- [WHAT TO PRODUCE]:
What is needed here is an exact printout of the data, with no pictures included.

- [GIVEN ENTRIES]:

+ + + + +

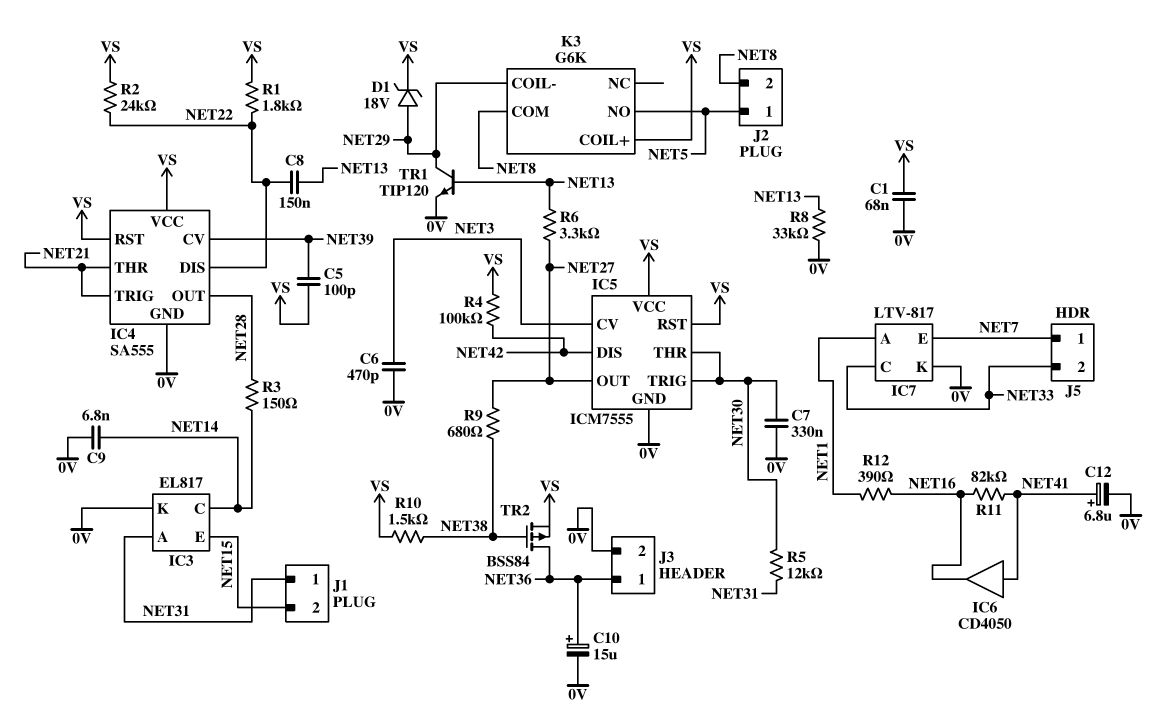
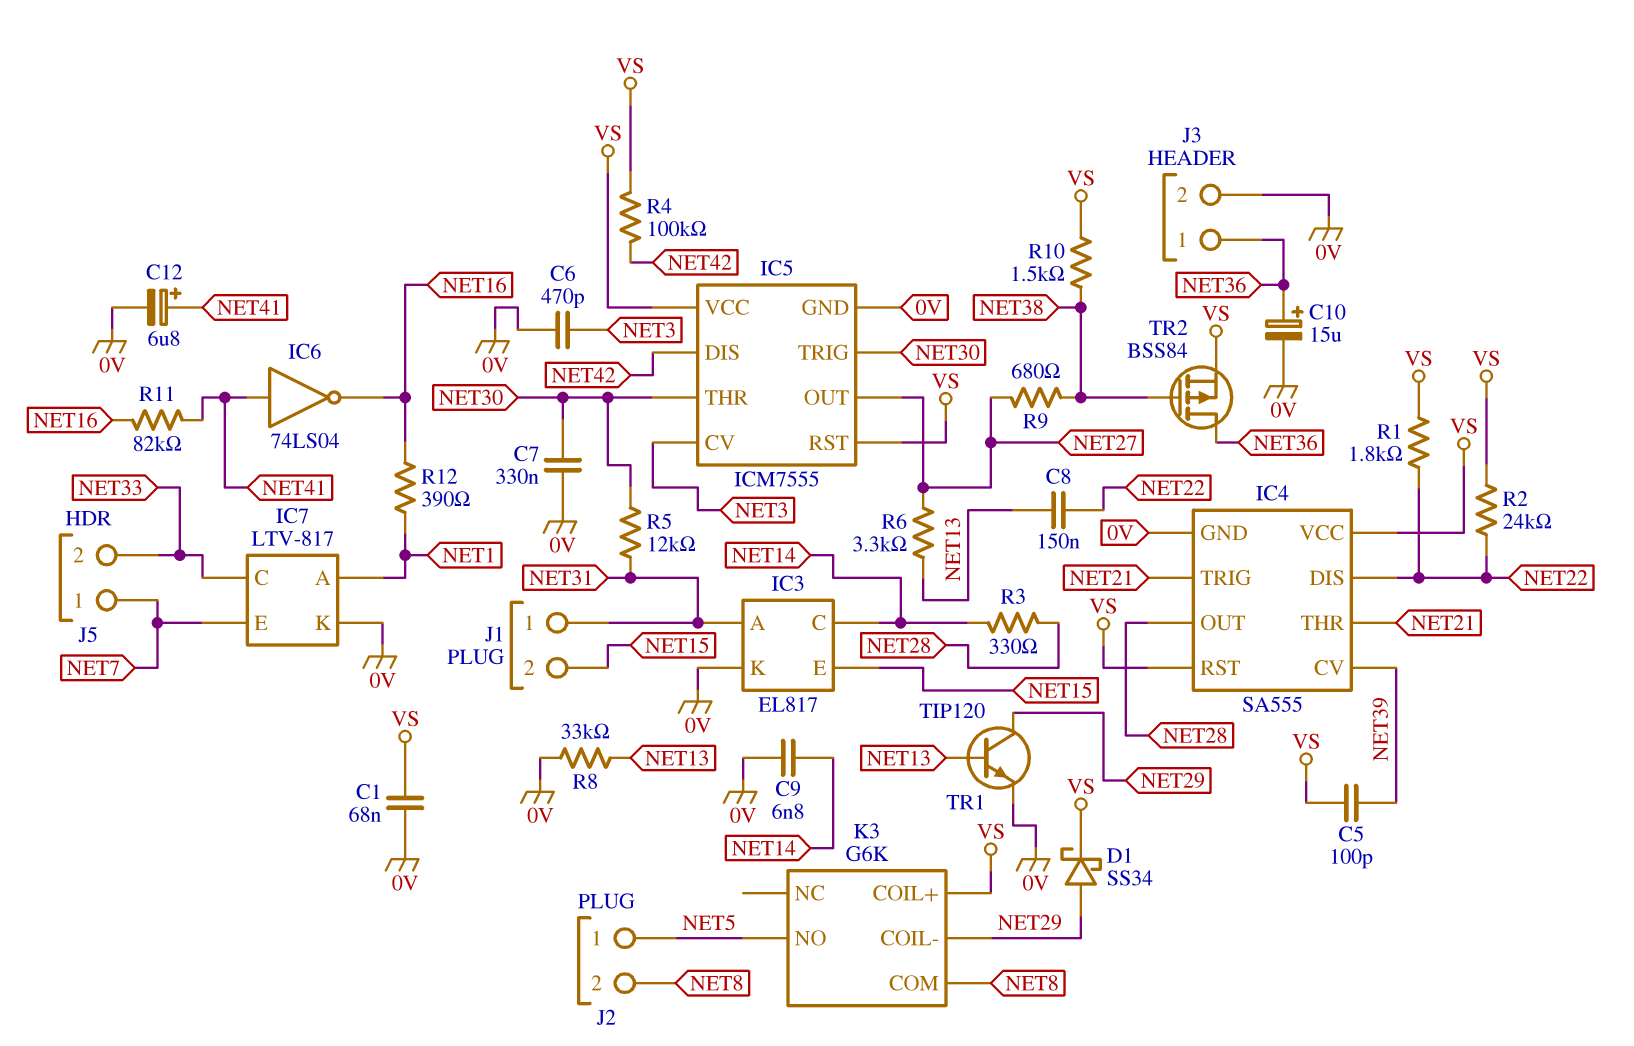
D1: zener 18V (A NET29, K VS) -> schottky SS34 (A NET29, K VS)
IC6: buffer CD4050 (in NET41, out NET16) -> NOT 74LS04 (in NET41, out NET16)
R3: 150 (NET14, NET28) -> 330 (NET14, NET28)

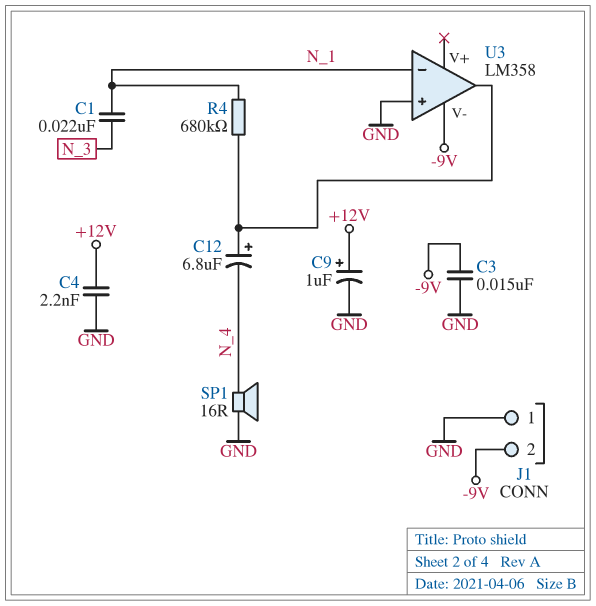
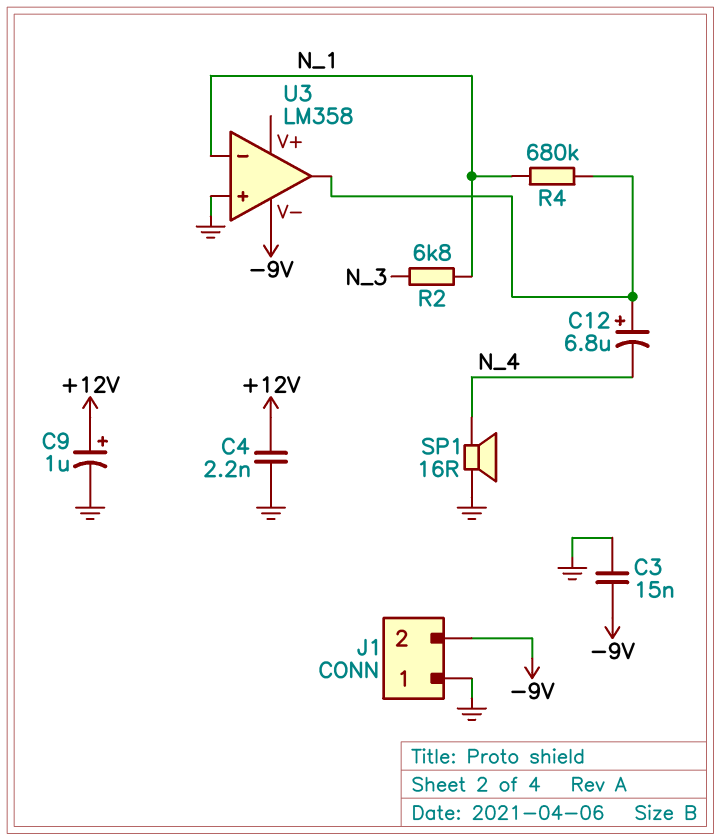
C1: 22nF (N_1, N_3) -> none
R2: none -> 6.8k (N_1, N_3)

+ + + + +

- [ANSWER FOR THIS EXERCISE]:
D1: zener 18V (A NET29, K VS) -> schottky SS34 (A NET29, K VS)
IC6: buffer CD4050 (in NET41, out NET16) -> NOT 74LS04 (in NET41, out NET16)
R3: 150 (NET14, NET28) -> 330 (NET14, NET28)

C1: 22nF (N_1, N_3) -> none
R2: none -> 6.8k (N_1, N_3)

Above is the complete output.